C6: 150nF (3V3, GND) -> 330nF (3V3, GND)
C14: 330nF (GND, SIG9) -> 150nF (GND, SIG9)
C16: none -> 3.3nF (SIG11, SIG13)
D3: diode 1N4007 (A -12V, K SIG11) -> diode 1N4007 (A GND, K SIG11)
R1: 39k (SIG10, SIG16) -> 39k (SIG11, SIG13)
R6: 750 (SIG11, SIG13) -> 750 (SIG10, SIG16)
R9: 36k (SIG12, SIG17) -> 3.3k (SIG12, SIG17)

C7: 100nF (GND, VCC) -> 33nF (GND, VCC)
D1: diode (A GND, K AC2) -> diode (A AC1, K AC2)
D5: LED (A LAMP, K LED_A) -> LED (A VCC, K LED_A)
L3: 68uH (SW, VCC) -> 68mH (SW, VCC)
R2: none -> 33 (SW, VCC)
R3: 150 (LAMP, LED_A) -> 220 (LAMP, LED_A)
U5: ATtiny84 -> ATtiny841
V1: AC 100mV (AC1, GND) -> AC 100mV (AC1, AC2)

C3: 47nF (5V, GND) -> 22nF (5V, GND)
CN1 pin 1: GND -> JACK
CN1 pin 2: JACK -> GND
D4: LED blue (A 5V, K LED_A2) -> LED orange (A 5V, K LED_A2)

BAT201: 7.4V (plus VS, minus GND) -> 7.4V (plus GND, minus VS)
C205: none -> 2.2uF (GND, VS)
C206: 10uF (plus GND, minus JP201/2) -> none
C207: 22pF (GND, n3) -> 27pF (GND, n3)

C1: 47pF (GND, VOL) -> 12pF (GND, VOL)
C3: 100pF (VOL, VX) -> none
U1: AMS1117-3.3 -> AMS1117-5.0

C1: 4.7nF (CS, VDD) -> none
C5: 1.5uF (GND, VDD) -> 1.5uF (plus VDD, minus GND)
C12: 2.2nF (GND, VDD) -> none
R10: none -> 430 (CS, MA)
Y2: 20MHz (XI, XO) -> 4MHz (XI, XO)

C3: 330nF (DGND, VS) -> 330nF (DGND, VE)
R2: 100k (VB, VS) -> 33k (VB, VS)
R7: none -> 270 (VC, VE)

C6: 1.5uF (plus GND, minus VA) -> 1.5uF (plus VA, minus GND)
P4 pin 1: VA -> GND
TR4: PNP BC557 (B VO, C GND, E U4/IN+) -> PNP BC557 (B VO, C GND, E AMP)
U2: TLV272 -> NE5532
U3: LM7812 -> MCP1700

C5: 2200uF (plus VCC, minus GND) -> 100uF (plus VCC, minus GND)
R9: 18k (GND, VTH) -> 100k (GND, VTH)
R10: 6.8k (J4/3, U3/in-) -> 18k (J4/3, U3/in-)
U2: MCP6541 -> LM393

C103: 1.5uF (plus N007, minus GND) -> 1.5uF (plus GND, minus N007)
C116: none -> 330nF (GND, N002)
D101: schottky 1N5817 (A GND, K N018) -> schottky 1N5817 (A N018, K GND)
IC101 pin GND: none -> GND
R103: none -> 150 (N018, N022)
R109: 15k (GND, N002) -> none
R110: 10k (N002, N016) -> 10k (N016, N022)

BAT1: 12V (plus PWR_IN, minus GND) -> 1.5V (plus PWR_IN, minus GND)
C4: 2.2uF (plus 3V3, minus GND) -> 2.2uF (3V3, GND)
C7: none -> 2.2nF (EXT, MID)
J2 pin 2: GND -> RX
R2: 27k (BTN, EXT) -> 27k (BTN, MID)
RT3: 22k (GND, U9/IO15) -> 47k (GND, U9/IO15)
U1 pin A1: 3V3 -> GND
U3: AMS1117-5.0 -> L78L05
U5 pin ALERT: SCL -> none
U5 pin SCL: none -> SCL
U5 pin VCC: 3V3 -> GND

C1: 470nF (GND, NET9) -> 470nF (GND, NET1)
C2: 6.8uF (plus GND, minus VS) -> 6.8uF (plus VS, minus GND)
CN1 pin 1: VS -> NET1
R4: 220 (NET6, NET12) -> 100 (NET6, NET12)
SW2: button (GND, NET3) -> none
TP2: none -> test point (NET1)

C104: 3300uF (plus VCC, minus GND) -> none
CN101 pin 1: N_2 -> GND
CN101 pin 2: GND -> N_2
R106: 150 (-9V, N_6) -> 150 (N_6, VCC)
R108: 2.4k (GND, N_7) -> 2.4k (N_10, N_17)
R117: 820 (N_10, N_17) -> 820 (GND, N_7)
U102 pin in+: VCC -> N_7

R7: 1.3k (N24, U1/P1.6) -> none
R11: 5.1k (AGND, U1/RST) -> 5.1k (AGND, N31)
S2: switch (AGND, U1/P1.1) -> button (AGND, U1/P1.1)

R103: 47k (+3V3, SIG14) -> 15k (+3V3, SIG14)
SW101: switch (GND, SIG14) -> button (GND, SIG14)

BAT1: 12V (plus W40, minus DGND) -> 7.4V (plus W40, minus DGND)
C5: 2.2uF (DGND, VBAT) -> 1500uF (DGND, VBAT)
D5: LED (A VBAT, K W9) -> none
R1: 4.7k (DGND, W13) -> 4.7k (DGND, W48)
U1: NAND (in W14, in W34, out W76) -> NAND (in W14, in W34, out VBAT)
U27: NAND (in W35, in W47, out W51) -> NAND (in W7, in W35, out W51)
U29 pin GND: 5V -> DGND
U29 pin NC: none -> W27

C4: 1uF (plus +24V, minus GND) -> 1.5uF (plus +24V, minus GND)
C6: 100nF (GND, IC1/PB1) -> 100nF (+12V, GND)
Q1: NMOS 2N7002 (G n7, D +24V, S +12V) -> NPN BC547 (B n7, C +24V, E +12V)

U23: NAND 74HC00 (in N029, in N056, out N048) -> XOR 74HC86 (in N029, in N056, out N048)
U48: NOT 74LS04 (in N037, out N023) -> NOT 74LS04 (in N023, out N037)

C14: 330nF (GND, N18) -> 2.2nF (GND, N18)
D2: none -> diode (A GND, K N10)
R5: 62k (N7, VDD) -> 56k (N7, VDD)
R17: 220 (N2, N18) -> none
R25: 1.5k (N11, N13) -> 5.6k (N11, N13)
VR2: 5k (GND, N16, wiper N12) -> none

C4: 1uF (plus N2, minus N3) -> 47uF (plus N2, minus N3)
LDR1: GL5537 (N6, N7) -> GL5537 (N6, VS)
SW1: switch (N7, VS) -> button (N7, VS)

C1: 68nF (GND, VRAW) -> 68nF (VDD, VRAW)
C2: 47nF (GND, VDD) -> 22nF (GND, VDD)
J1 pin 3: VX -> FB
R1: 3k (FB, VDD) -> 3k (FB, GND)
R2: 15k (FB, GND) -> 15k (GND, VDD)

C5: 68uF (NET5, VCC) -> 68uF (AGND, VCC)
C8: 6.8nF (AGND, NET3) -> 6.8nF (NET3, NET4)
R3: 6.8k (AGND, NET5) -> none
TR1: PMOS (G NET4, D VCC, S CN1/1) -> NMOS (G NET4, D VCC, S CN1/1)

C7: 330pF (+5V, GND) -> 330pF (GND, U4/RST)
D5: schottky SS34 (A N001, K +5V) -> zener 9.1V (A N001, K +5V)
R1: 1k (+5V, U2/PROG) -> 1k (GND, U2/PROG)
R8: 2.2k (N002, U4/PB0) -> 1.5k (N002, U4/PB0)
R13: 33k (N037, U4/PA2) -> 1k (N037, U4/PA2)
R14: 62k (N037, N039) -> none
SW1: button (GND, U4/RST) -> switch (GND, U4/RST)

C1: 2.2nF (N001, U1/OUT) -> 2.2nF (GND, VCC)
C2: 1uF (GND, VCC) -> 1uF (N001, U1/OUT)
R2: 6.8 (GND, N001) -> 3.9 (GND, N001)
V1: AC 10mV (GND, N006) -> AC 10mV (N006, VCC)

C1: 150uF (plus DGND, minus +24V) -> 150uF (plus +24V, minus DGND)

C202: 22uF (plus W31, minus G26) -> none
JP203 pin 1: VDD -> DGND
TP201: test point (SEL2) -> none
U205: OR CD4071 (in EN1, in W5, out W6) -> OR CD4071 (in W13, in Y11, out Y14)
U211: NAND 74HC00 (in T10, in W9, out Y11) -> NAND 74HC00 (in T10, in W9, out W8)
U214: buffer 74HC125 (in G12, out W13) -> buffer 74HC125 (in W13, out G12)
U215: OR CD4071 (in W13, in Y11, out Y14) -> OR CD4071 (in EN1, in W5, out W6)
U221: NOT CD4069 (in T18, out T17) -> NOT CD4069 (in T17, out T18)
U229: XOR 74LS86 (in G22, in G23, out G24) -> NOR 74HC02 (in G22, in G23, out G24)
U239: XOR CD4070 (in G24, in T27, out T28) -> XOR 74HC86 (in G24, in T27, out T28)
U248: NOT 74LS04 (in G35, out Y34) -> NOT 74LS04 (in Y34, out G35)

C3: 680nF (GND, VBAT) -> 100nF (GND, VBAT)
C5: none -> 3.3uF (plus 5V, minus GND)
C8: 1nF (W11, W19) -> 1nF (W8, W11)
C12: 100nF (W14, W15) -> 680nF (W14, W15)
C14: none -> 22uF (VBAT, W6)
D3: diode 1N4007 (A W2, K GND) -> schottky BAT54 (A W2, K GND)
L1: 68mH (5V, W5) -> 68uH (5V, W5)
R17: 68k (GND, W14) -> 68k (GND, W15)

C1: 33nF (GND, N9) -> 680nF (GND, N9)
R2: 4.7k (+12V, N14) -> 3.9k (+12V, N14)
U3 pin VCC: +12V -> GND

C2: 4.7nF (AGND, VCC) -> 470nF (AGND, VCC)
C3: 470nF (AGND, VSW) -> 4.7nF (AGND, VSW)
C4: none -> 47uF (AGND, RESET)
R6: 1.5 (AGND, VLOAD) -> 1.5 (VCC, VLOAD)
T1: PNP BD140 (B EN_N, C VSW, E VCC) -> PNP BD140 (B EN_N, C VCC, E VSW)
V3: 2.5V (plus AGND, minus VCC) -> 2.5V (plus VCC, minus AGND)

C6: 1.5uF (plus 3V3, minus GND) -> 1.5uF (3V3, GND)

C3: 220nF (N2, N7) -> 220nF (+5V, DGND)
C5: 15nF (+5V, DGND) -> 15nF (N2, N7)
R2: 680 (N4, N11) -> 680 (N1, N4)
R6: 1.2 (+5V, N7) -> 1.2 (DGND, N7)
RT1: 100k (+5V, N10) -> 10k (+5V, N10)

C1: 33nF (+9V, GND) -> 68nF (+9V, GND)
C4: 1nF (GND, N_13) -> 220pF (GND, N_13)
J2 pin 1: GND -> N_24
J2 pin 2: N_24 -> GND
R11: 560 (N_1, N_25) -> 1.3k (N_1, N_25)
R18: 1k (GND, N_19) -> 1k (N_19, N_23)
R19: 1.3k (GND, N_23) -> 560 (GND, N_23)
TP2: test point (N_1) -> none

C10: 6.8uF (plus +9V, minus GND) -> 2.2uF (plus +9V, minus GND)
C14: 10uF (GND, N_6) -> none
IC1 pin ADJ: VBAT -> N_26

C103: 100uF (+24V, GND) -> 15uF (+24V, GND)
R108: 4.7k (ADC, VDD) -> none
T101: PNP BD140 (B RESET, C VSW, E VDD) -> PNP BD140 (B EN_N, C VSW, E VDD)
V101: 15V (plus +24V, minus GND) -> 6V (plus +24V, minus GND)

■ ■ ■ ■

■ Your task ■
Repeat nothing before the line containing "RT1: 100k (+5V, N10) -> 10k (+5V, N10)"; repeat that line and every later line of the listing exactly.

■ Exercise result ■
RT1: 100k (+5V, N10) -> 10k (+5V, N10)

C1: 33nF (+9V, GND) -> 68nF (+9V, GND)
C4: 1nF (GND, N_13) -> 220pF (GND, N_13)
J2 pin 1: GND -> N_24
J2 pin 2: N_24 -> GND
R11: 560 (N_1, N_25) -> 1.3k (N_1, N_25)
R18: 1k (GND, N_19) -> 1k (N_19, N_23)
R19: 1.3k (GND, N_23) -> 560 (GND, N_23)
TP2: test point (N_1) -> none

C10: 6.8uF (plus +9V, minus GND) -> 2.2uF (plus +9V, minus GND)
C14: 10uF (GND, N_6) -> none
IC1 pin ADJ: VBAT -> N_26

C103: 100uF (+24V, GND) -> 15uF (+24V, GND)
R108: 4.7k (ADC, VDD) -> none
T101: PNP BD140 (B RESET, C VSW, E VDD) -> PNP BD140 (B EN_N, C VSW, E VDD)
V101: 15V (plus +24V, minus GND) -> 6V (plus +24V, minus GND)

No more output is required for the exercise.